*** Opening EXTRACTED MATERIAL ***

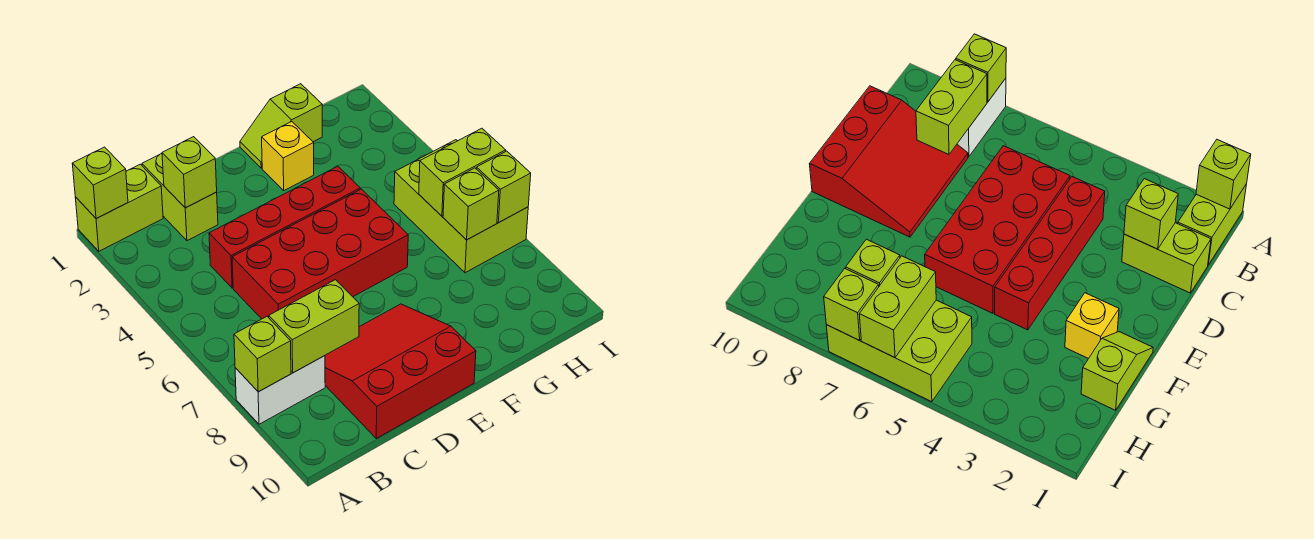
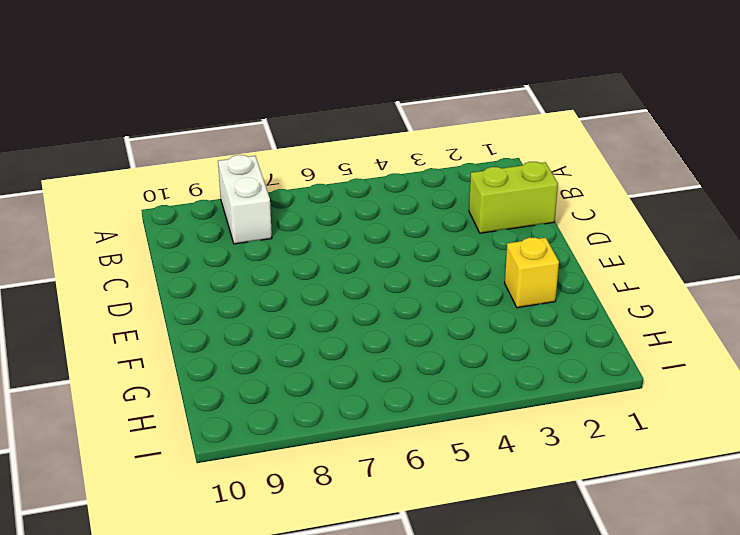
none -> lime brick A1:B1 level 1
none -> red brick C4:F4 level 1
none -> red brick C5:F6 level 1

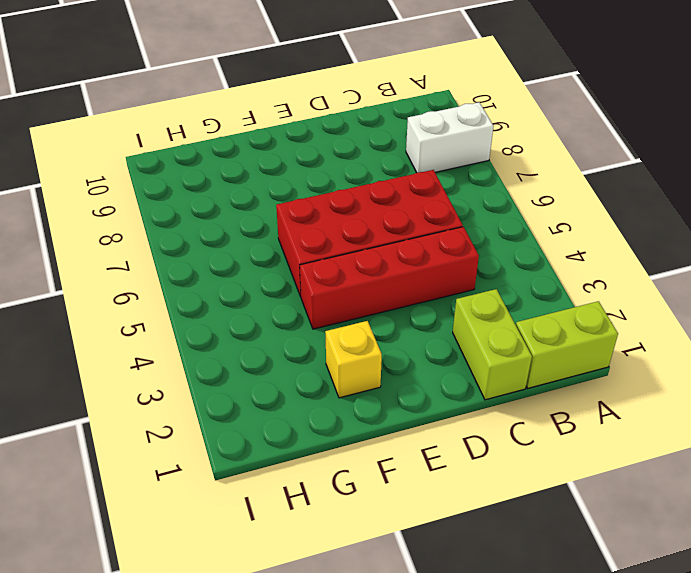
none -> red slope C8:E10 level 1 top 10
none -> lime slope F1:G1 level 1 top G
none -> lime brick H5:I7 level 1

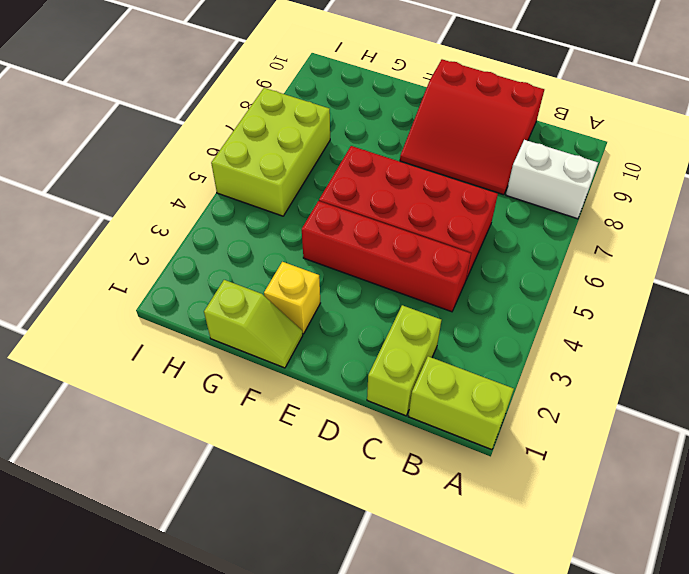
none -> lime brick A1 level 2
none -> lime brick A8 level 2
none -> lime brick B8:C8 level 2

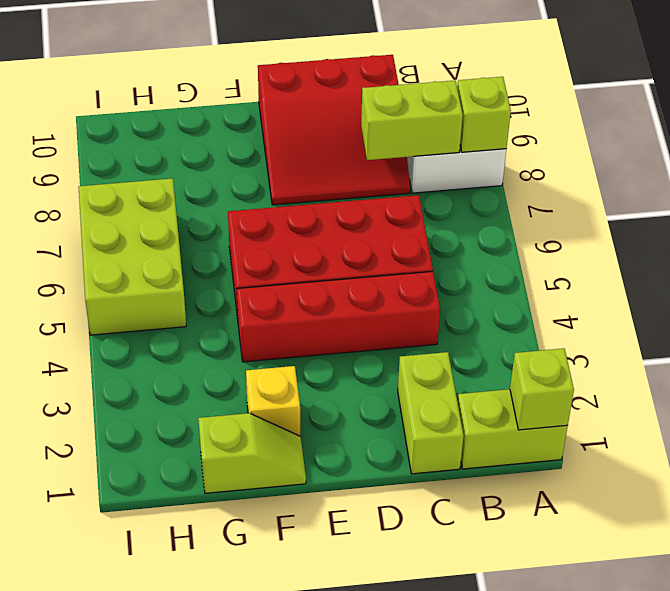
none -> lime brick C2 level 2
none -> lime brick H6:I6 level 2
none -> lime brick H7 level 2

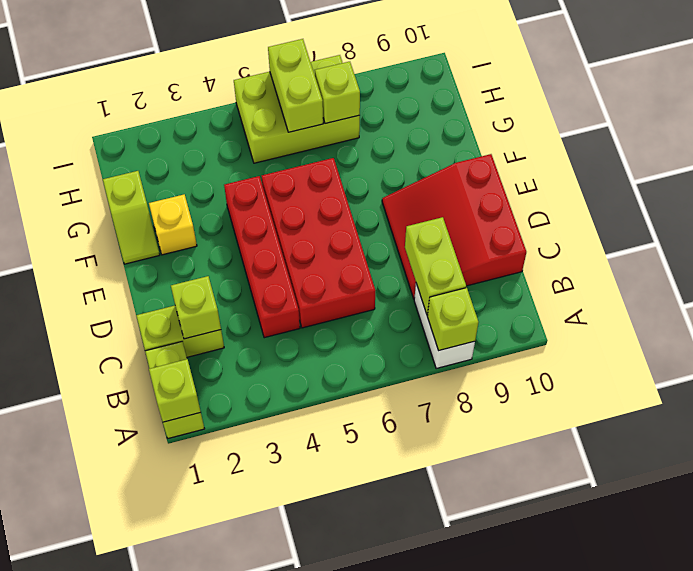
none -> lime brick I7 level 2

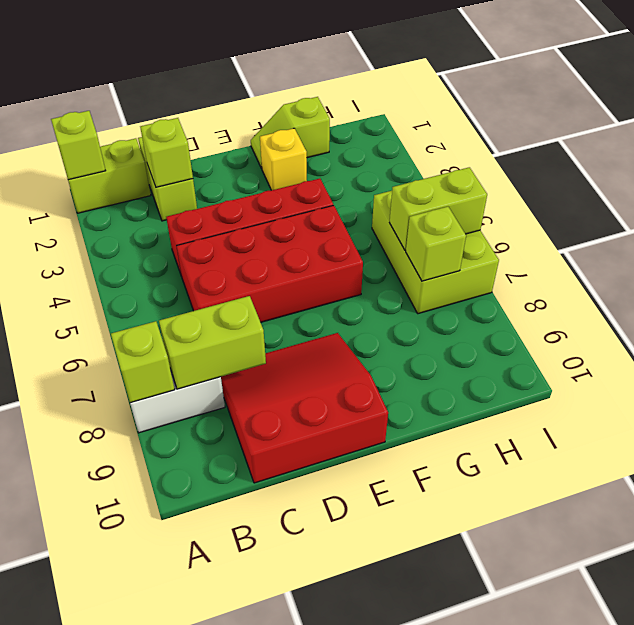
none -> lime brick I7 level 2

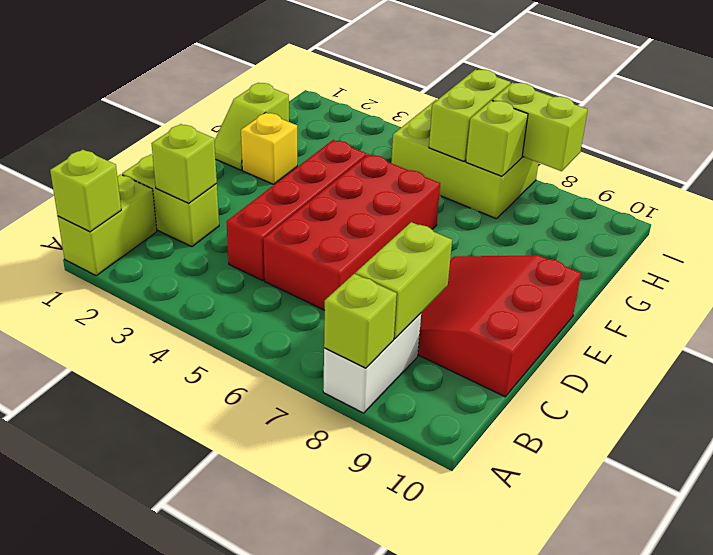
lime brick I7:I8 level 2 -> lime brick I7 level 2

*** Closing EXTRACTED MATERIAL ***

THE TASK: Reproduce the lines above, exactly and exclusively, from the line containing "none -> lime brick B8:C8 level 2" down to the last line, both included; pictures are not part of the copy.

REPLY:
none -> lime brick B8:C8 level 2

none -> lime brick C2 level 2
none -> lime brick H6:I6 level 2
none -> lime brick H7 level 2

none -> lime brick I7 level 2

none -> lime brick I7 level 2

lime brick I7:I8 level 2 -> lime brick I7 level 2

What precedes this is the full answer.